Dataset rows:
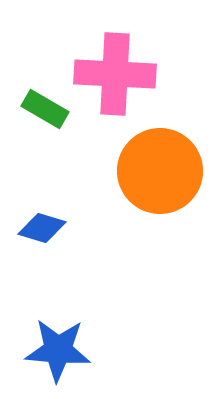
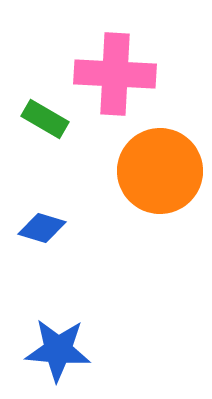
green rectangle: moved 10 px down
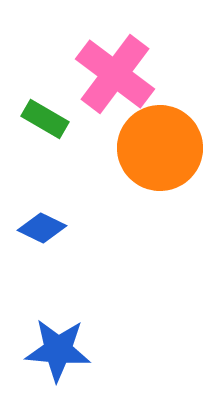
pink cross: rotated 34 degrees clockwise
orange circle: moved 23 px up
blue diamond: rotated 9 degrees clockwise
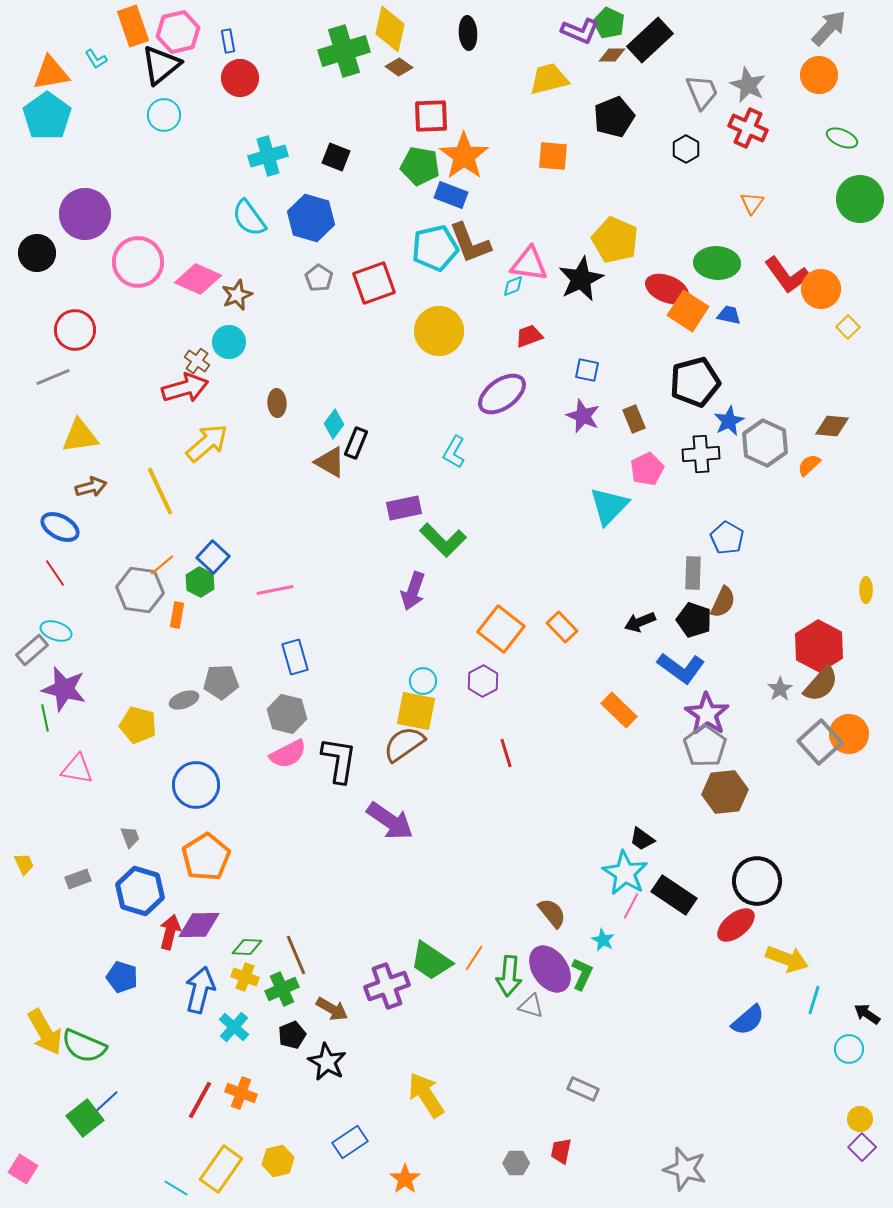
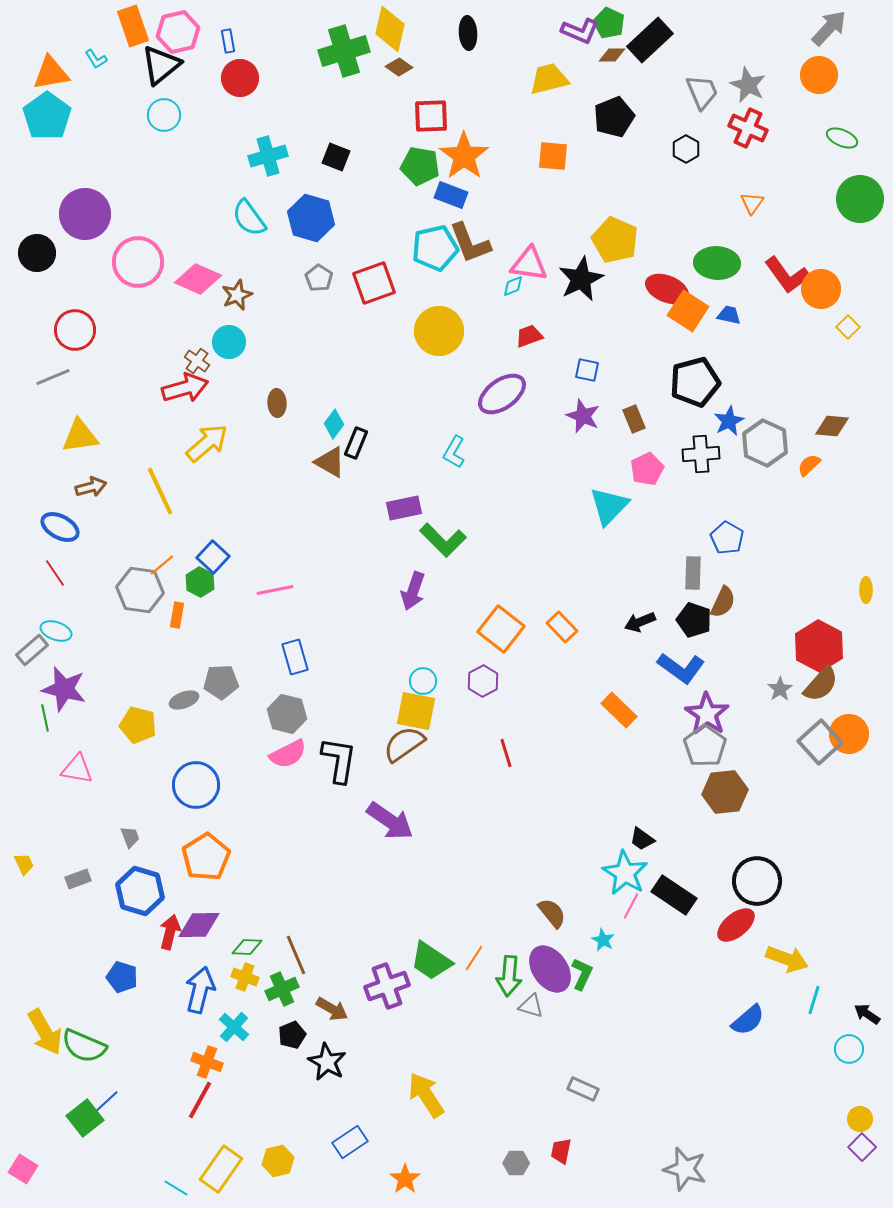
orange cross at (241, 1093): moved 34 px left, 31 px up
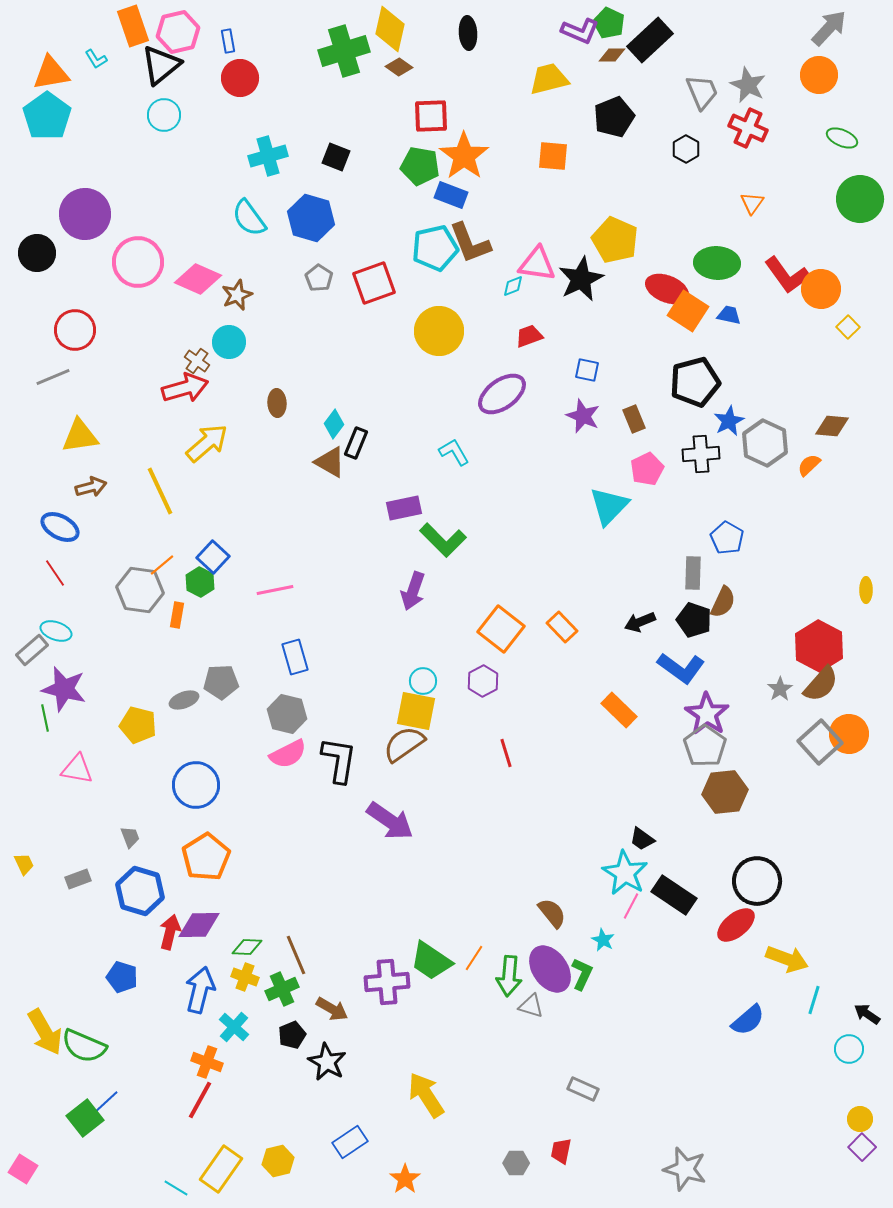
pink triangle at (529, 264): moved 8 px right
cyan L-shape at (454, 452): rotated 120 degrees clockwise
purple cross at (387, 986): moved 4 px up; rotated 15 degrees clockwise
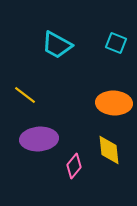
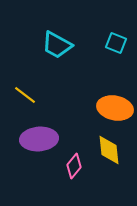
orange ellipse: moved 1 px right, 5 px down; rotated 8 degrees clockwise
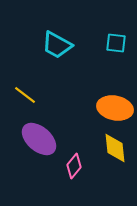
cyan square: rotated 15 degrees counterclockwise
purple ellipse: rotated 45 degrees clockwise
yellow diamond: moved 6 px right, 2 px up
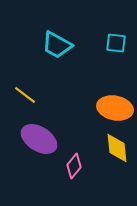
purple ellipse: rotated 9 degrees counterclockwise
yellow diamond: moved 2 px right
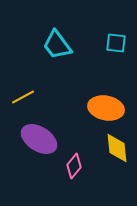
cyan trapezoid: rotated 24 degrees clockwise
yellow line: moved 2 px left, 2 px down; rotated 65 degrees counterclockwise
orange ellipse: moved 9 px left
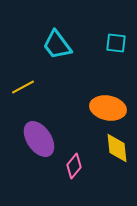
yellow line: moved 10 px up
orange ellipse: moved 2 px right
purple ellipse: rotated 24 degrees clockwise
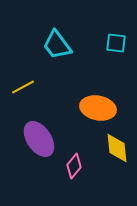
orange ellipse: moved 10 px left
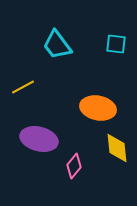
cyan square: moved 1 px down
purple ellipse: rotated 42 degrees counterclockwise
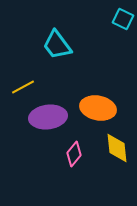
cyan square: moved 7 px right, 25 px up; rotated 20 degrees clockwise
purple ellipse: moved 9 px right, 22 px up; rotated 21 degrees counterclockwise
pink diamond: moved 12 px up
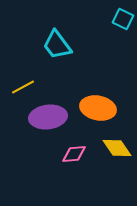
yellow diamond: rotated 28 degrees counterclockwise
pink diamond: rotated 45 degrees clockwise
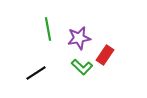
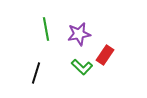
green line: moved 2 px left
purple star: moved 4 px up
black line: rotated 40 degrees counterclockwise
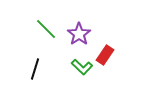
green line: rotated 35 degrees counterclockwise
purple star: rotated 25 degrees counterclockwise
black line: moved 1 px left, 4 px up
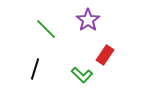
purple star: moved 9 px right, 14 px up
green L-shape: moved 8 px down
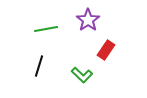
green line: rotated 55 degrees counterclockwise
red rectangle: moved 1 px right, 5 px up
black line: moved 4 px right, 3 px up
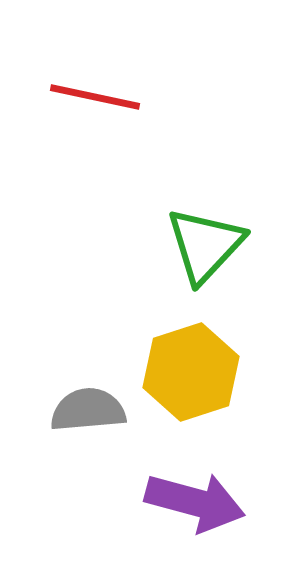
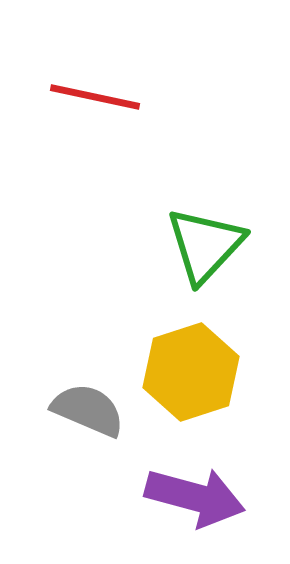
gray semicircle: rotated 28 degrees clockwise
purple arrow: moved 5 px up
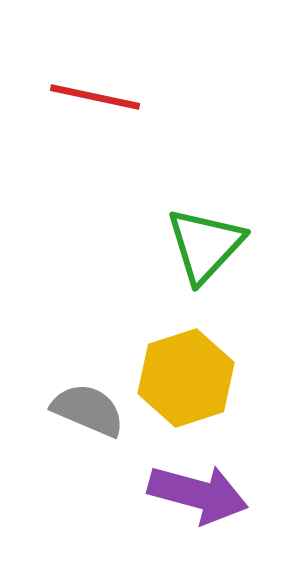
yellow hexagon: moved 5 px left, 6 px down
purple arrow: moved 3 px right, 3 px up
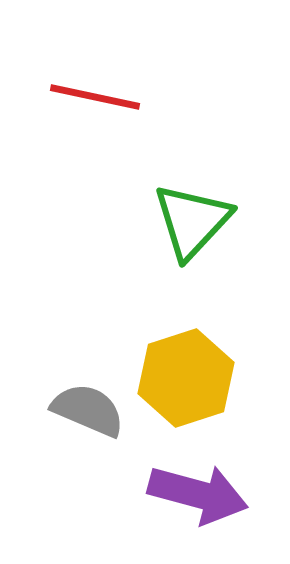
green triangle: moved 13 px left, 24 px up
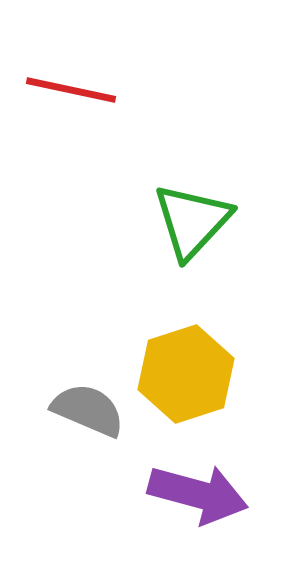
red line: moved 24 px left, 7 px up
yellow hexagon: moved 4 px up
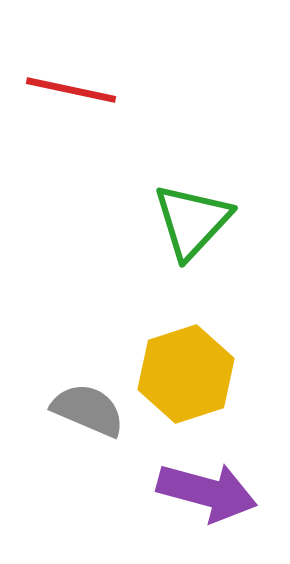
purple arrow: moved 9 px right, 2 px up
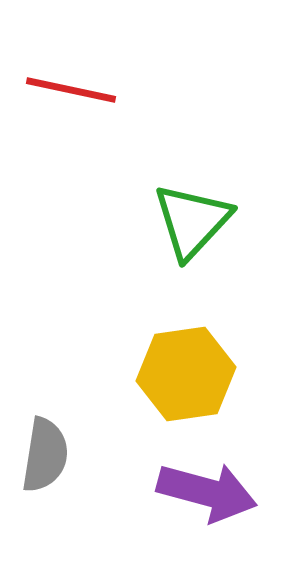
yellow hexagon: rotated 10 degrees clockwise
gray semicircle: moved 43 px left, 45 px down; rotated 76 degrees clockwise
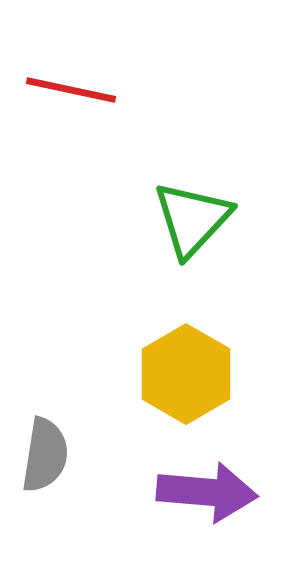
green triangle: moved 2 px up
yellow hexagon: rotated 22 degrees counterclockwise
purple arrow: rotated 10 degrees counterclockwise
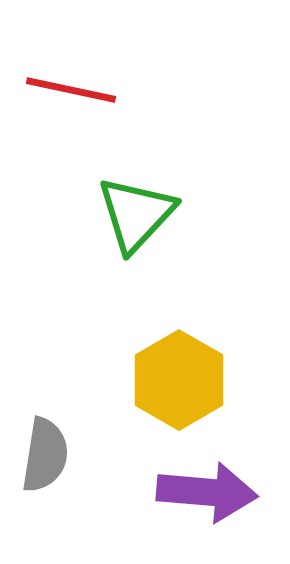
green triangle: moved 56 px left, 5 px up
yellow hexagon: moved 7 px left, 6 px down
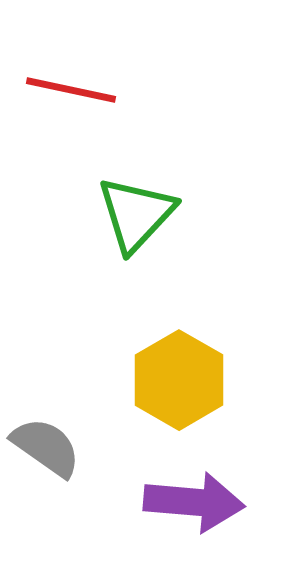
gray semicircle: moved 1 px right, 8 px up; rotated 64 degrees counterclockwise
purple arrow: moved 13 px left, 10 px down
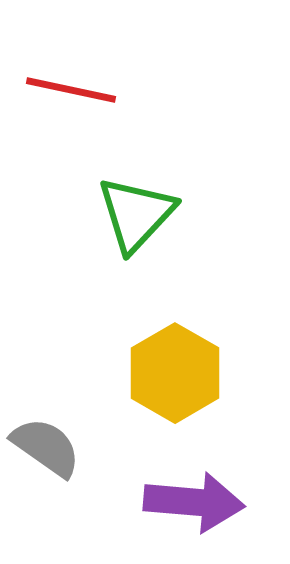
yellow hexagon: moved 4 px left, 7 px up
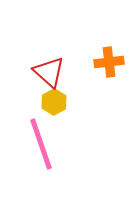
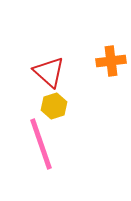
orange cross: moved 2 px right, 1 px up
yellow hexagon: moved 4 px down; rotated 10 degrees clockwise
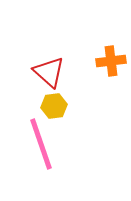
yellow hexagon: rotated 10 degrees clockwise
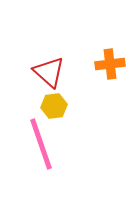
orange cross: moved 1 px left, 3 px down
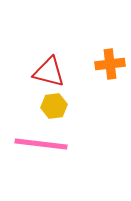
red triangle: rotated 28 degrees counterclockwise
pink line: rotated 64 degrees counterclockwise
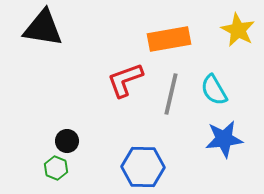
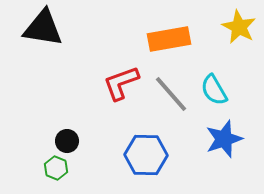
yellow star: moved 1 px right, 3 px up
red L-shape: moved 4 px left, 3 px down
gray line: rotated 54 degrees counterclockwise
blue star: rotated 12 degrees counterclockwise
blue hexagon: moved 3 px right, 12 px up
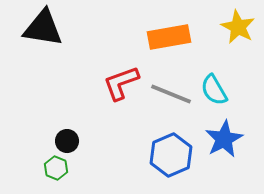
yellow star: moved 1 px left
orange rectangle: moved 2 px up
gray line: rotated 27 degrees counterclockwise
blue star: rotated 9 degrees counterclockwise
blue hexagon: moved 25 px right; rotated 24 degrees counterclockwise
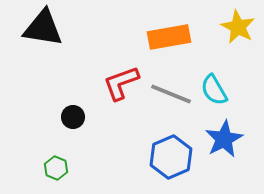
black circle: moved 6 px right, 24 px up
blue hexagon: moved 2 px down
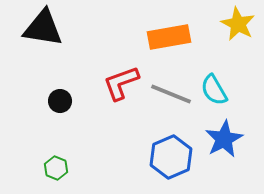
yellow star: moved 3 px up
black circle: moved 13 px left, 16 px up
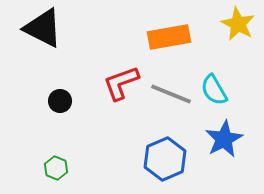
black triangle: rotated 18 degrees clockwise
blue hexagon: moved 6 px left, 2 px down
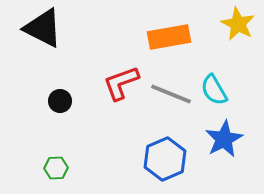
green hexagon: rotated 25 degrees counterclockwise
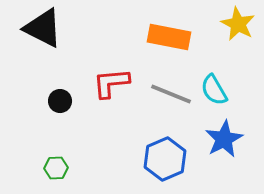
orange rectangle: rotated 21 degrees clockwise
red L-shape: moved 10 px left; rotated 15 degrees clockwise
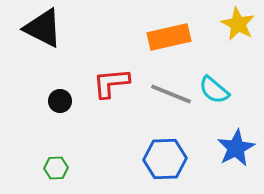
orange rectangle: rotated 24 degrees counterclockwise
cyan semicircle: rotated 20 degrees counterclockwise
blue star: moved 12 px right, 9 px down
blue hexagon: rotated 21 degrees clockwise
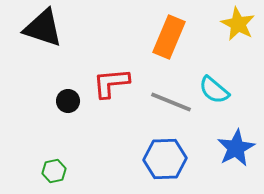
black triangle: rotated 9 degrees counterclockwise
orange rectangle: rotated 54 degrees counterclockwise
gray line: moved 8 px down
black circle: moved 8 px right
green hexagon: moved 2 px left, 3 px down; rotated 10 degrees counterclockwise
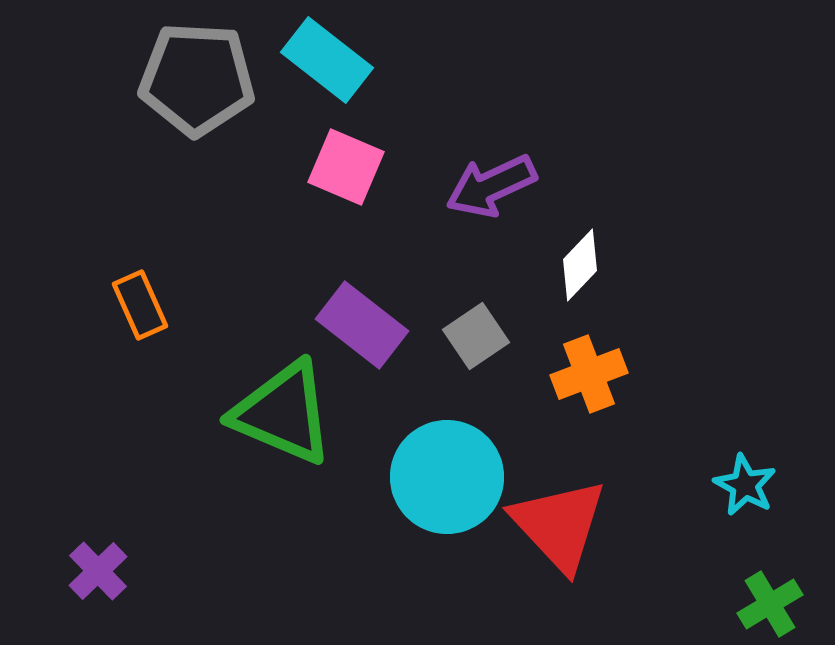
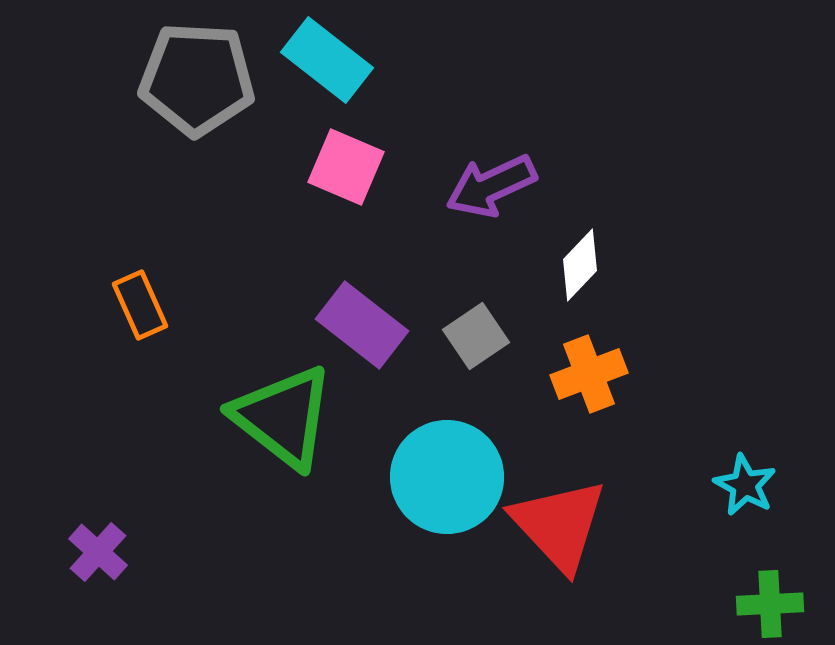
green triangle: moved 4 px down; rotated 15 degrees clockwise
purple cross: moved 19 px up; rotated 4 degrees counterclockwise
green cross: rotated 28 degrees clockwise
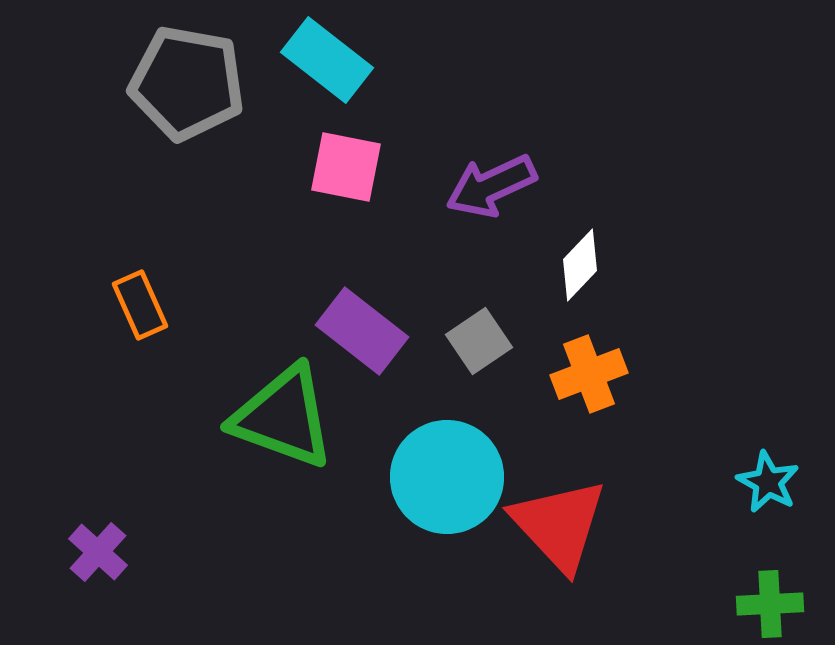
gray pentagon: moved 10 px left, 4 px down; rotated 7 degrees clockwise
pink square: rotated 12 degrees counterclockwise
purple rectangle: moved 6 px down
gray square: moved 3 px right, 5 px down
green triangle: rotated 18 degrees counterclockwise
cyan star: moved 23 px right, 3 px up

Problem to solve: Please rewrite the rows from the start through the line containing "pink diamond: rotated 45 degrees clockwise", including that line, as a JSON list of strings with one string per line. Skip blank lines and leave the pictures out.

Correct result:
[
  "green rectangle: moved 10 px down",
  "pink cross: rotated 34 degrees clockwise",
  "orange circle: moved 23 px up",
  "blue diamond: rotated 9 degrees clockwise",
  "orange cross at (241, 1093): moved 34 px left, 31 px up",
  "pink triangle at (529, 264): moved 8 px right",
  "cyan L-shape at (454, 452): rotated 120 degrees clockwise",
  "purple cross at (387, 986): moved 4 px up; rotated 15 degrees clockwise",
  "orange ellipse: moved 1 px right, 5 px down; rotated 8 degrees clockwise",
  "cyan square: rotated 15 degrees counterclockwise",
  "purple ellipse: rotated 45 degrees clockwise",
  "yellow diamond: moved 6 px right, 2 px up",
  "purple ellipse: rotated 9 degrees counterclockwise",
  "yellow diamond: moved 2 px right",
  "cyan trapezoid: rotated 24 degrees clockwise",
  "yellow line: moved 2 px left, 2 px down; rotated 65 degrees counterclockwise",
  "orange ellipse: moved 9 px left",
  "yellow line: moved 10 px up",
  "orange ellipse: moved 2 px right",
  "purple ellipse: rotated 24 degrees clockwise",
  "orange ellipse: moved 10 px left",
  "cyan square: moved 1 px down",
  "purple ellipse: rotated 42 degrees counterclockwise",
  "cyan square: moved 7 px right, 25 px up; rotated 20 degrees clockwise",
  "purple ellipse: moved 9 px right, 22 px up; rotated 21 degrees counterclockwise",
  "pink diamond: moved 12 px up",
  "yellow diamond: rotated 28 degrees counterclockwise",
  "pink diamond: rotated 45 degrees clockwise"
]